Object state comparisons:
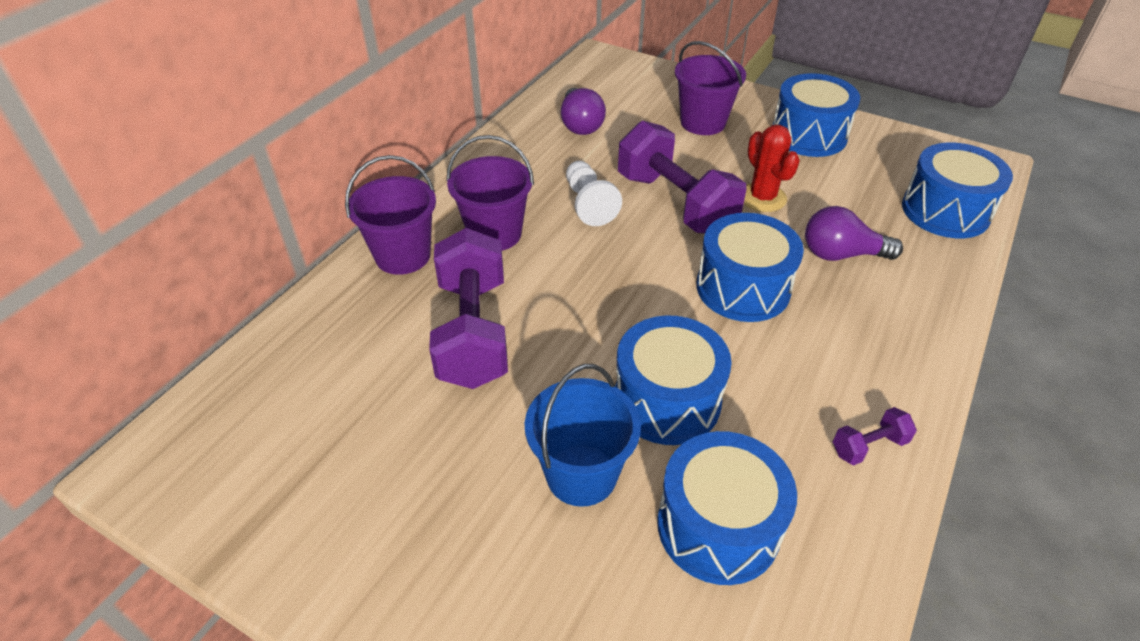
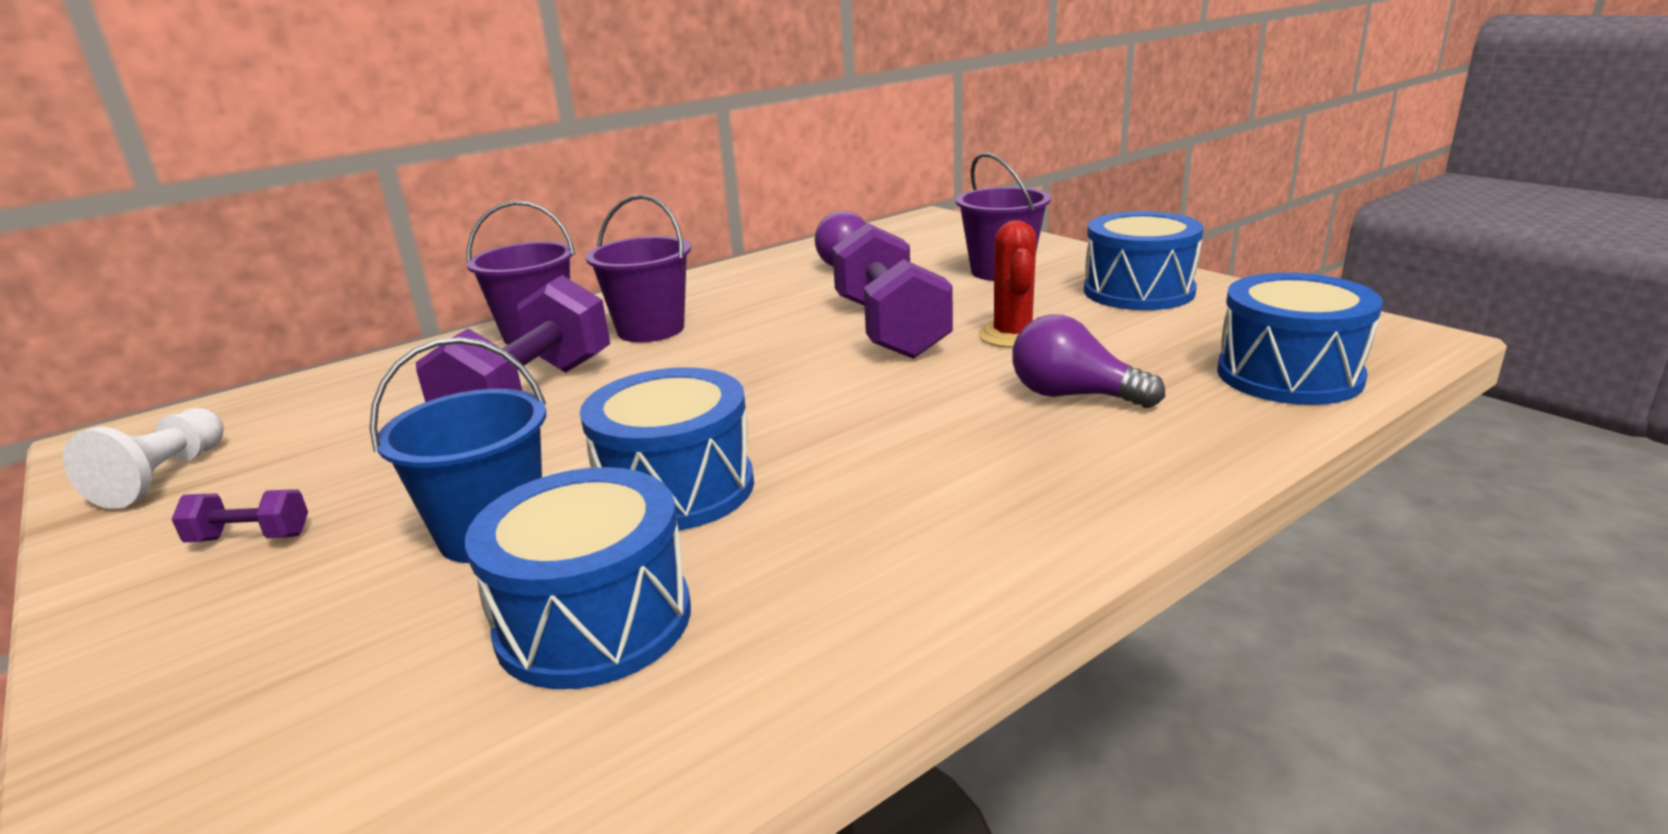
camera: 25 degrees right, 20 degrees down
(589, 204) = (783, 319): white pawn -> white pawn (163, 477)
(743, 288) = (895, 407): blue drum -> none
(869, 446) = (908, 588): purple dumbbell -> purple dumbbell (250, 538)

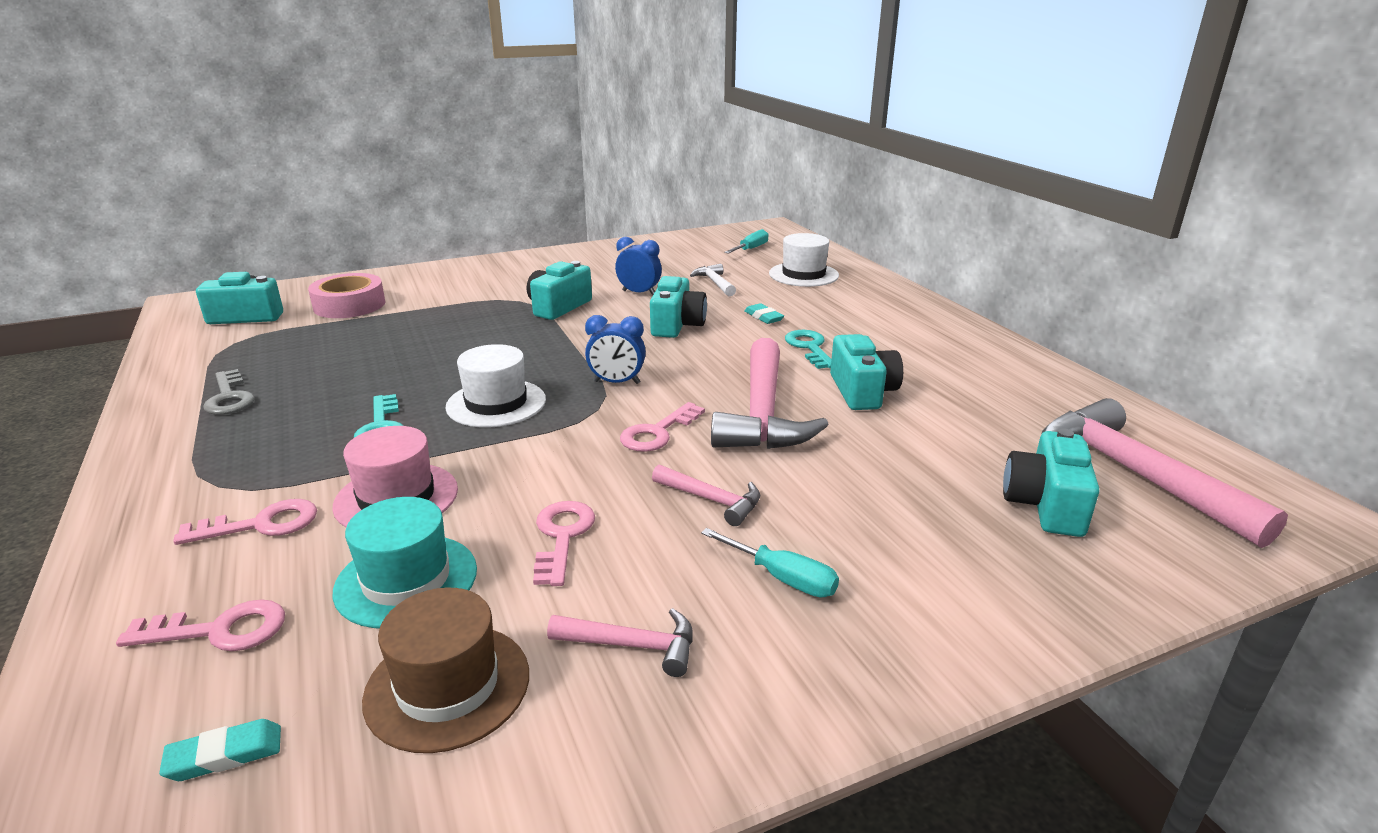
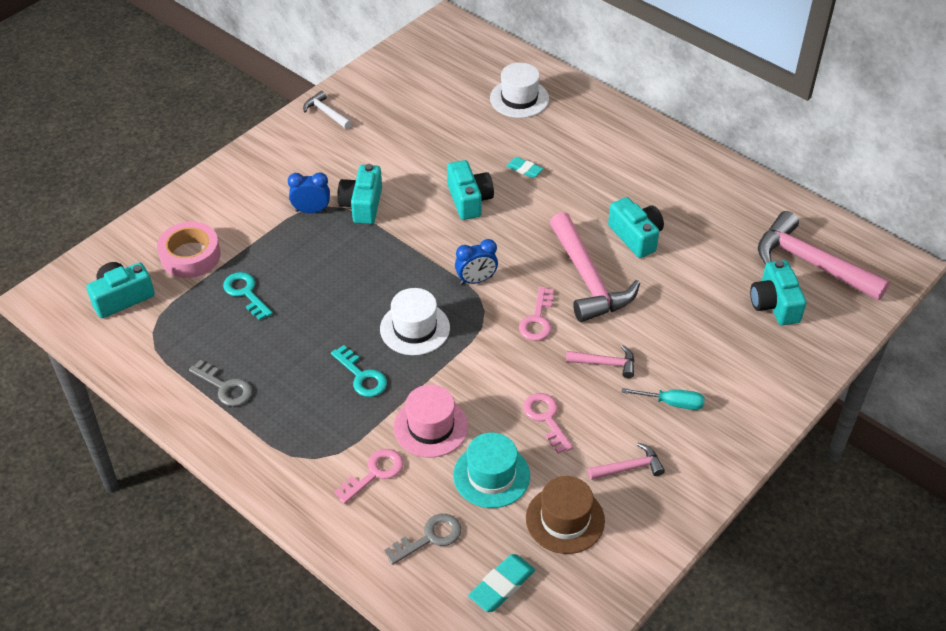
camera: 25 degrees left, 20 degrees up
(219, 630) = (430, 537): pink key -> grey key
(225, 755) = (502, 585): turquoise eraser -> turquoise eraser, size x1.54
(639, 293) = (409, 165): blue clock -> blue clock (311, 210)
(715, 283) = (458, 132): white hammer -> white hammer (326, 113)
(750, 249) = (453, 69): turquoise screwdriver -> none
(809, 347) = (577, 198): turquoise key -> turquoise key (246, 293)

Work to be completed
Return the lines from the line containing "(219, 630) = (430, 537): pink key -> grey key" to the end of the entries above, exactly as they appear and with no other output.

Result of the task
(219, 630) = (430, 537): pink key -> grey key
(225, 755) = (502, 585): turquoise eraser -> turquoise eraser, size x1.54
(639, 293) = (409, 165): blue clock -> blue clock (311, 210)
(715, 283) = (458, 132): white hammer -> white hammer (326, 113)
(750, 249) = (453, 69): turquoise screwdriver -> none
(809, 347) = (577, 198): turquoise key -> turquoise key (246, 293)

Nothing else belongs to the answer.